### Record list
____

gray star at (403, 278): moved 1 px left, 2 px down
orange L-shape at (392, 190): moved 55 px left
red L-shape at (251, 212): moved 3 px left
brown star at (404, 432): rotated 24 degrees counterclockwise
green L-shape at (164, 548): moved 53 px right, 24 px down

____

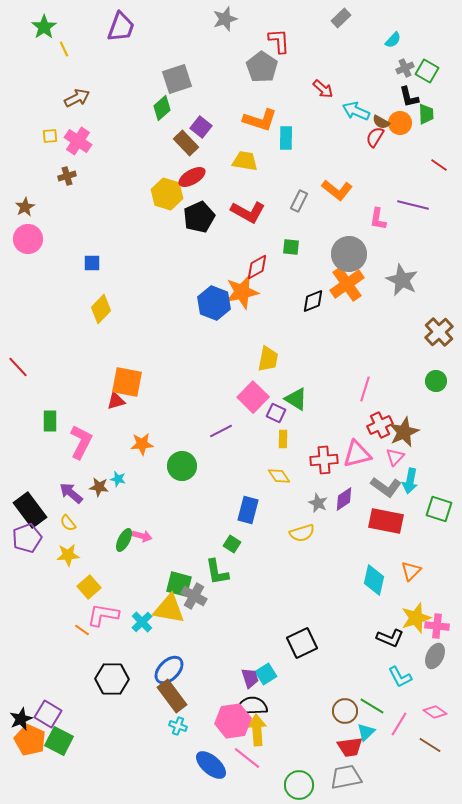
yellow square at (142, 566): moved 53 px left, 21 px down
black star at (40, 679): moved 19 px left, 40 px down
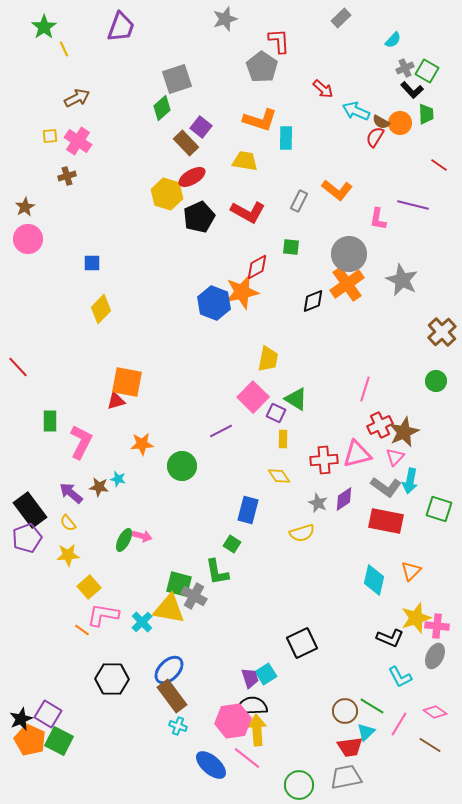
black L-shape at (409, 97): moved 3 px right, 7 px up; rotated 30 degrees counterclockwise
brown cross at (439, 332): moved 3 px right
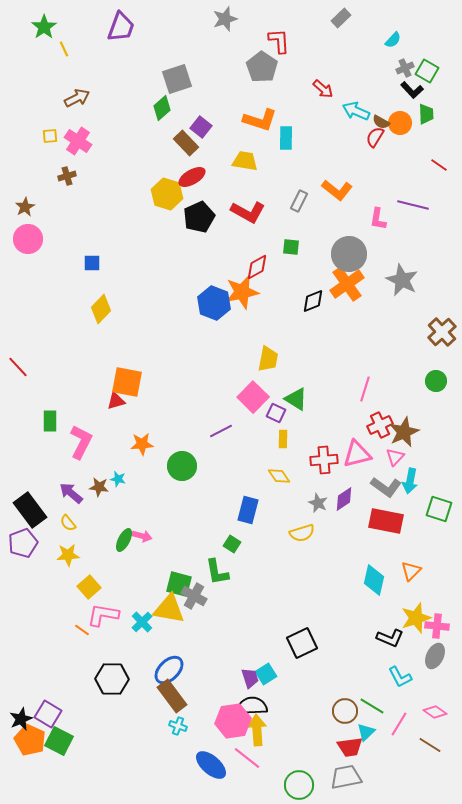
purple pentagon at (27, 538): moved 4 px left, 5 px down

____

### The problem
Update the data starting at the line that has "black L-shape at" and stopping after the line that has "purple pentagon at". Replace "brown cross" with "gray cross", keep everything else the same, and leave the pictures out of your answer.

### Result of the exercise
black L-shape at (409, 97): moved 3 px right, 7 px up; rotated 30 degrees counterclockwise
gray cross at (439, 332): moved 3 px right
purple pentagon at (27, 538): moved 4 px left, 5 px down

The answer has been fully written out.